Problem description:
What is needed is a word-for-word copy of all the entries, minus the pictures.

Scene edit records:

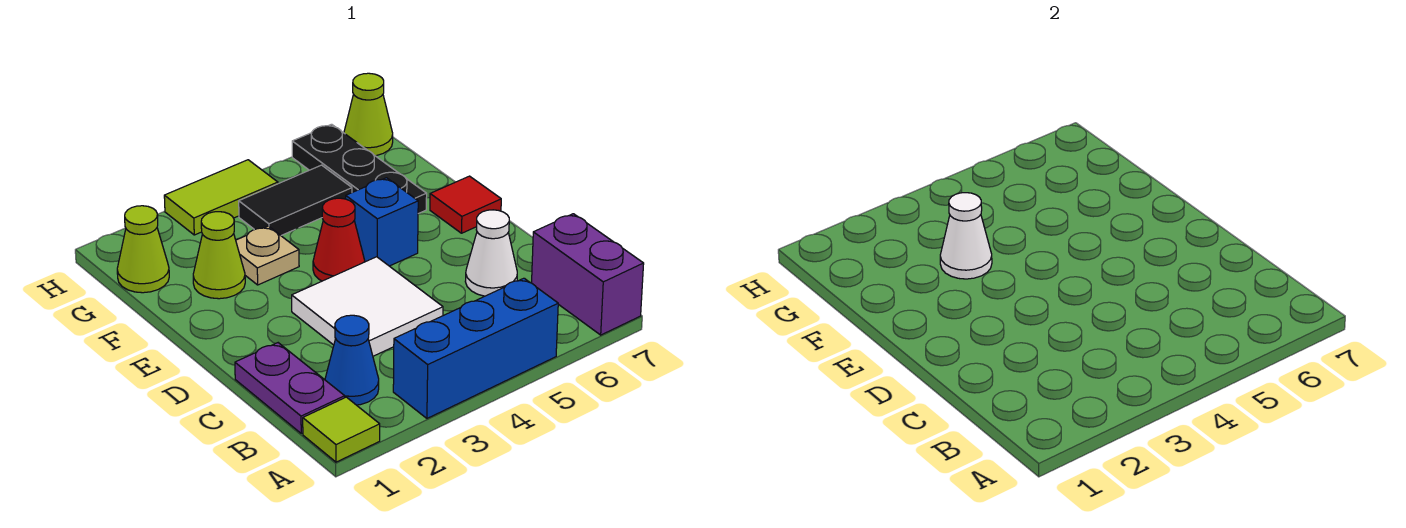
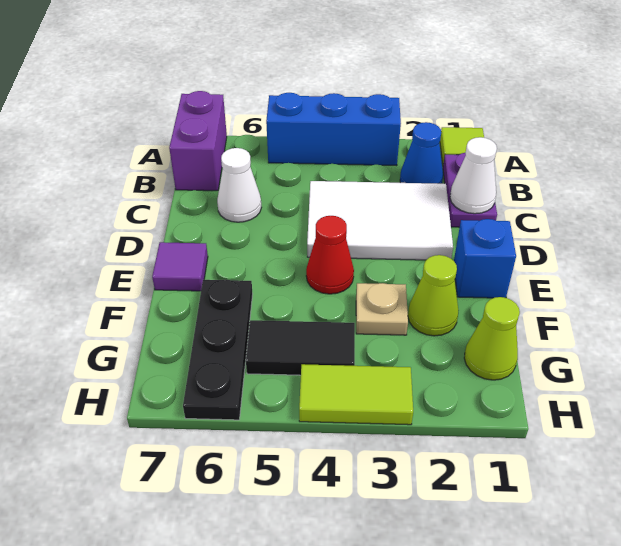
white tile C3:D4 level 1 -> white tile C2:D4 level 1
blue brick E5 level 1 -> blue brick E1 level 1
red tile E7 level 1 -> purple tile E7 level 1
white cone F3 level 2 -> white cone C1 level 2
lime cone H7 level 1 -> none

Task answer:
white tile C3:D4 level 1 -> white tile C2:D4 level 1
blue brick E5 level 1 -> blue brick E1 level 1
red tile E7 level 1 -> purple tile E7 level 1
white cone F3 level 2 -> white cone C1 level 2
lime cone H7 level 1 -> none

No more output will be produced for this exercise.